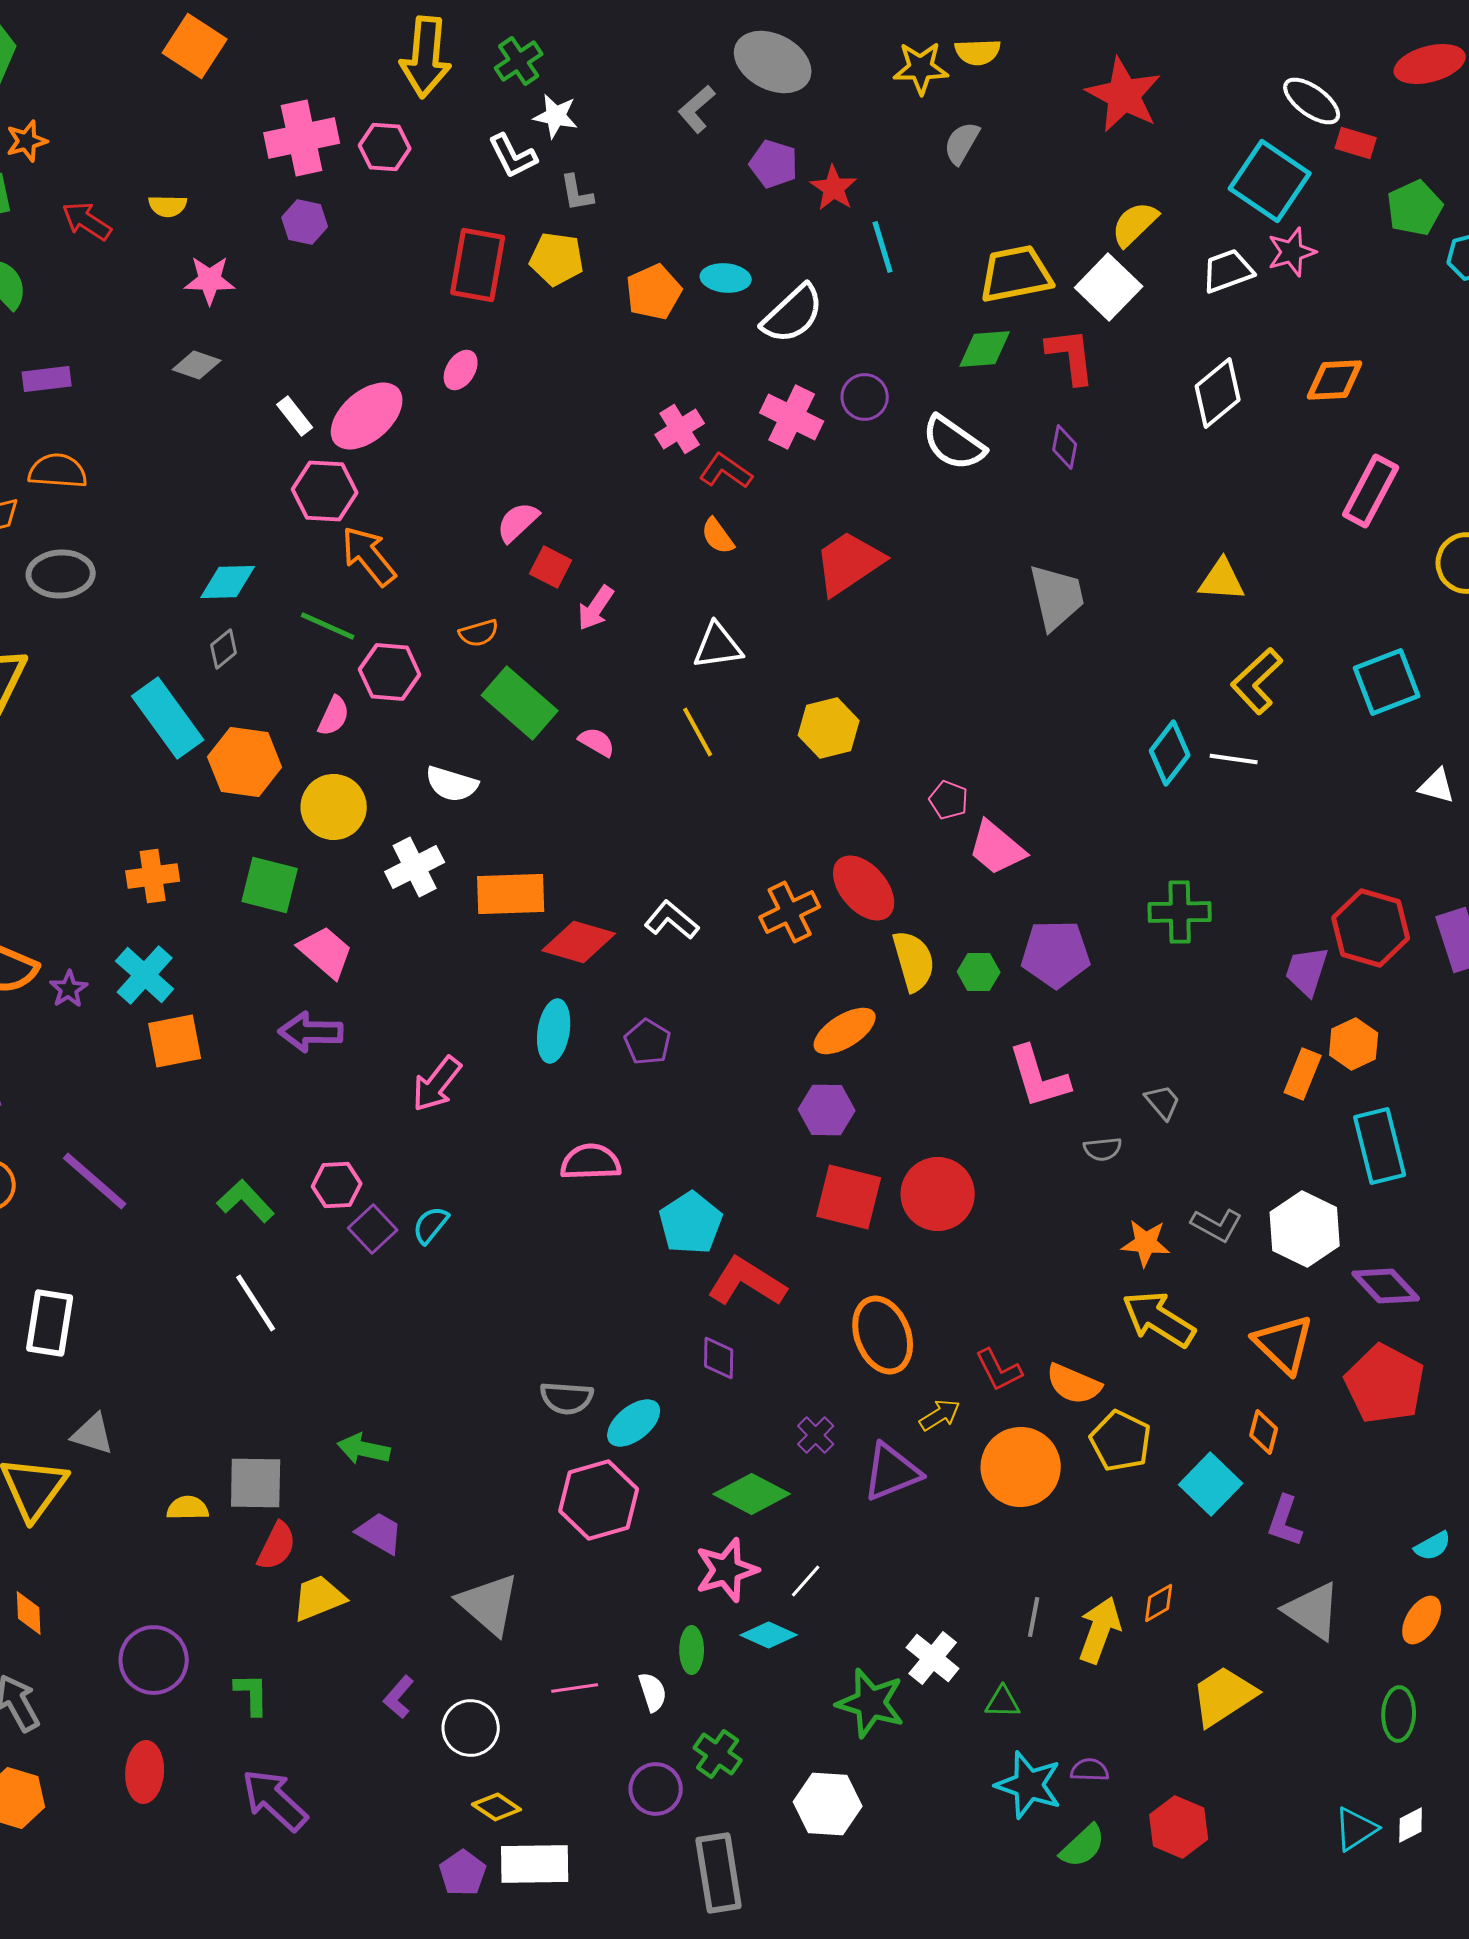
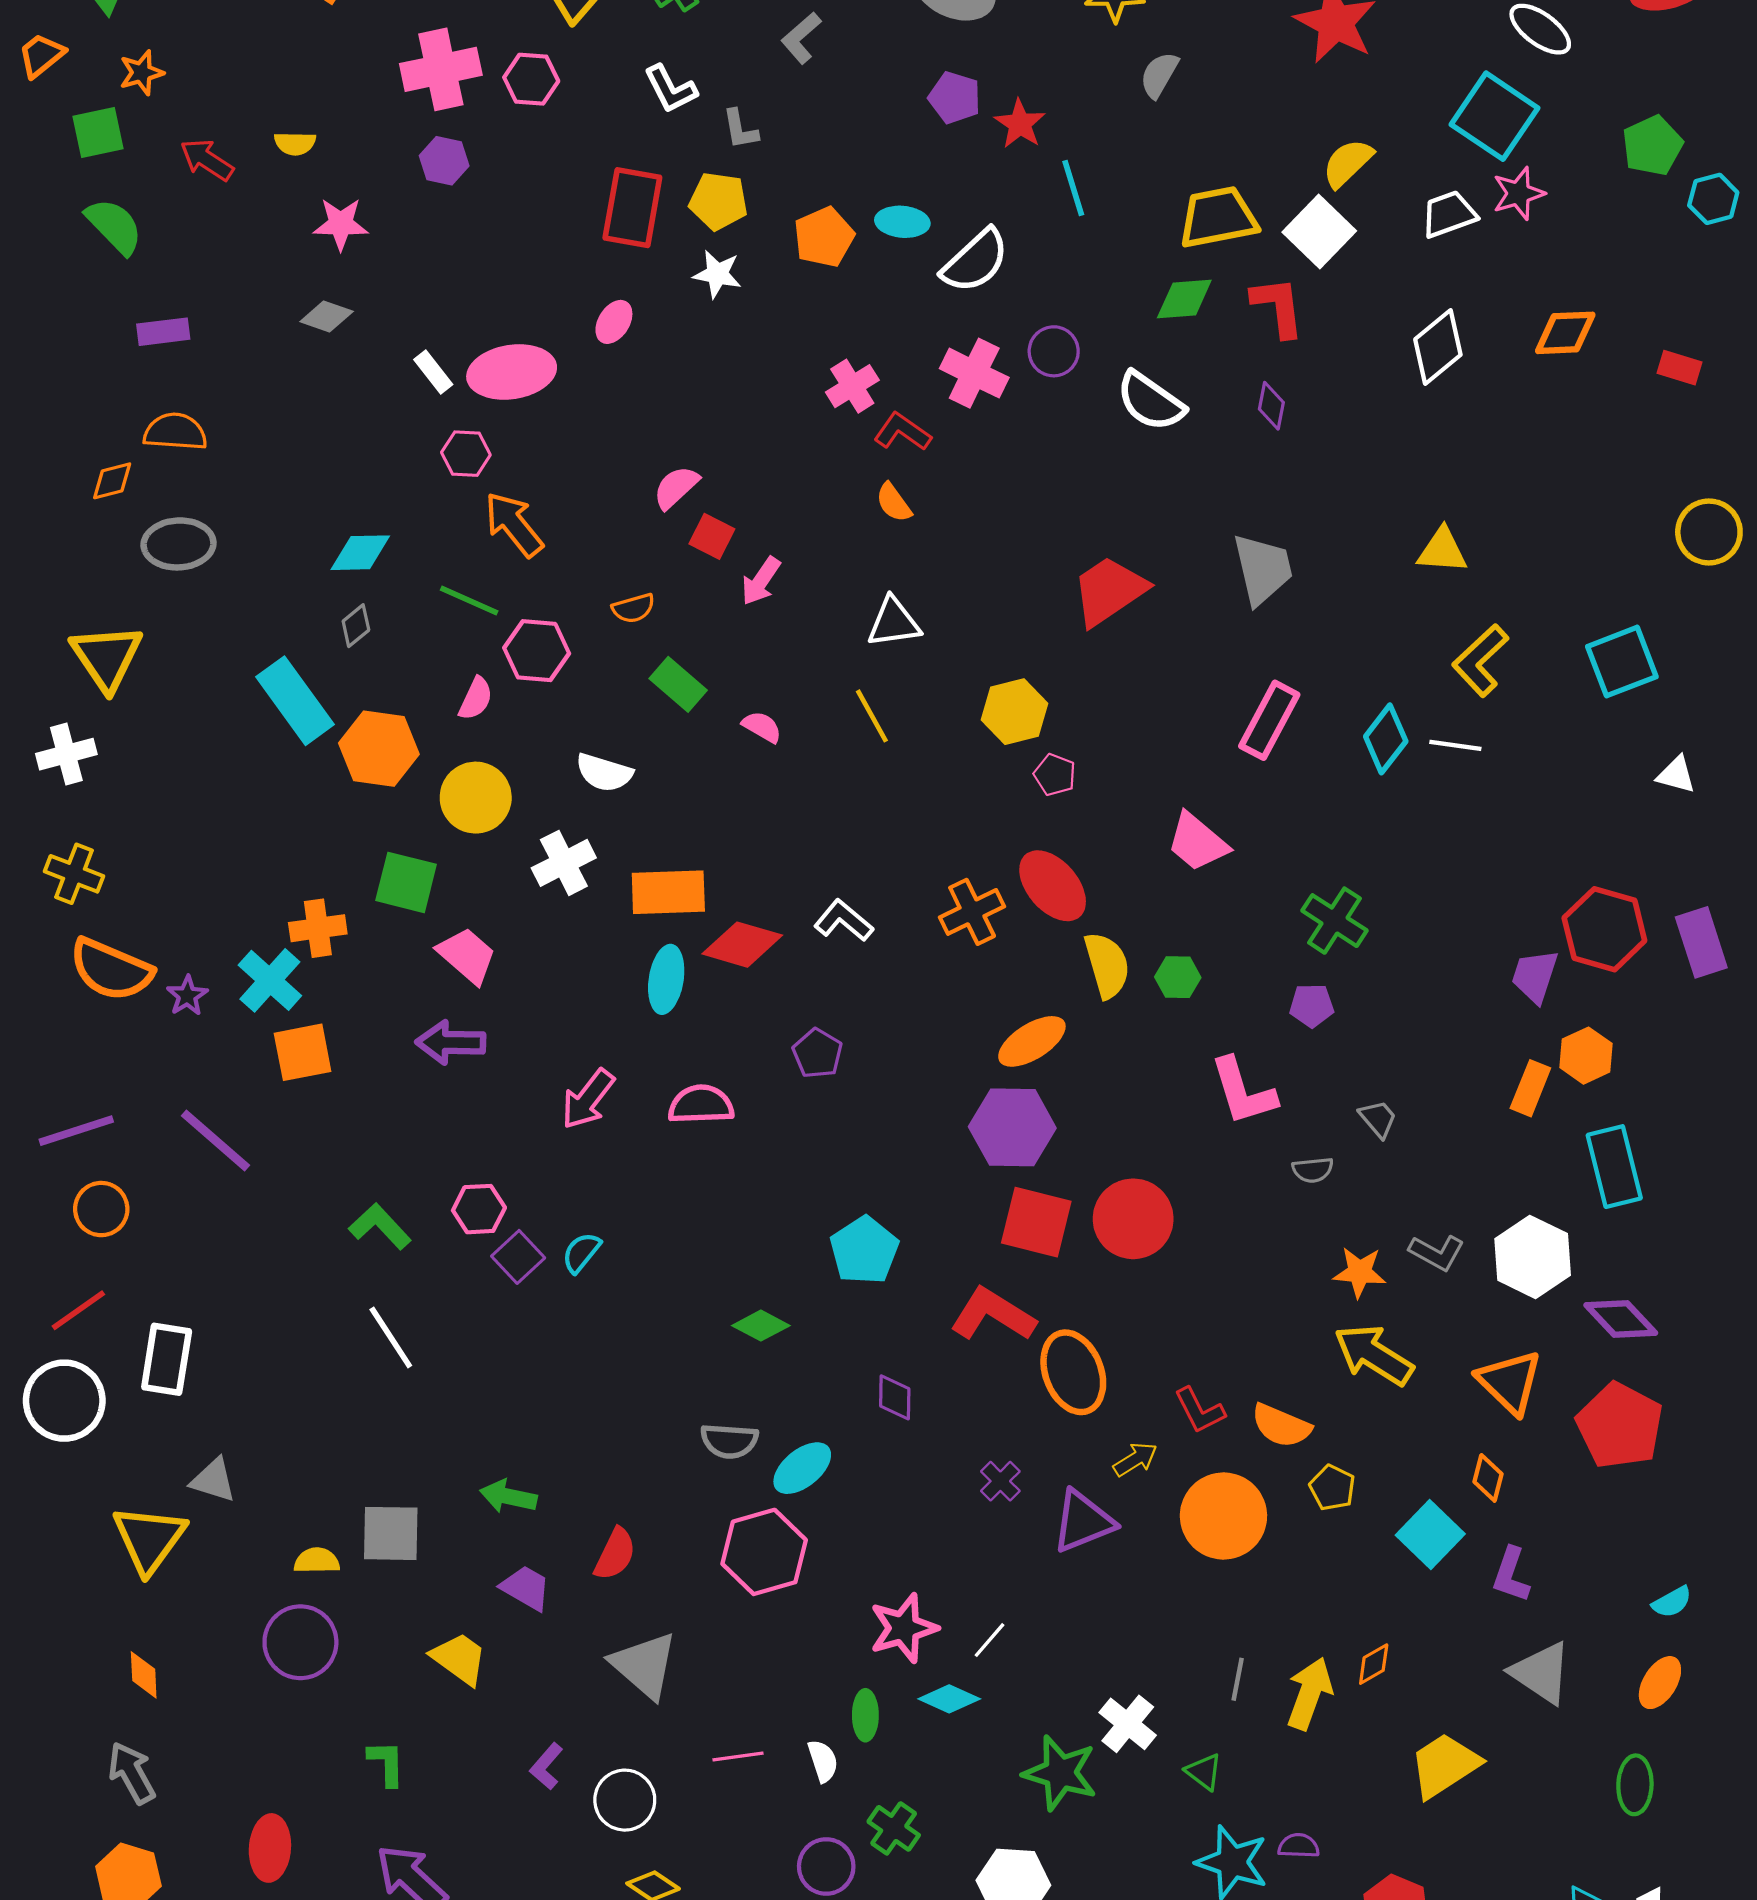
gray L-shape: (697, 109) -> (801, 38), moved
white star: (556, 116) -> (717, 274), moved
red rectangle: (1356, 143) -> (1680, 368), moved
pink ellipse: (367, 416) -> (512, 372), turned 32
pink hexagon: (325, 491) -> (466, 454), size x0.7
pink rectangle: (1371, 491) -> (1269, 720), moved
red trapezoid: (849, 563) -> (1109, 591), moved
green rectangle: (520, 703) -> (678, 684), size x0.7
pink pentagon: (949, 800) -> (1055, 775), moved
orange cross: (153, 876) -> (318, 928), moved
green cross: (1180, 912) -> (1335, 921), moved, turned 34
purple pentagon: (1056, 954) -> (1312, 1005), moved, size x0.6
cyan ellipse: (554, 1031) -> (666, 979), moved
purple hexagon: (827, 1110) -> (1012, 1127), size x1.4
pink semicircle: (591, 1162) -> (701, 1105), moved
purple line: (95, 1181) -> (216, 1140), moved
red L-shape: (747, 1282) -> (993, 1315), moved
yellow pentagon: (1121, 1441) -> (1332, 1488), size x0.7
green diamond: (752, 1494) -> (761, 1326), moved, size x0.7
red semicircle: (277, 1546) -> (615, 1554), moved
yellow trapezoid: (319, 1598) -> (459, 1659), turned 58
purple circle: (154, 1660) -> (300, 1642), moved
green triangle: (1003, 1702) -> (1204, 1772), turned 36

============

The lines to copy run from the one containing "yellow trapezoid: (319, 1598)" through the last line above. Copy them exactly and include nothing else.

* [Your solution]
yellow trapezoid: (319, 1598) -> (459, 1659), turned 58
purple circle: (154, 1660) -> (300, 1642), moved
green triangle: (1003, 1702) -> (1204, 1772), turned 36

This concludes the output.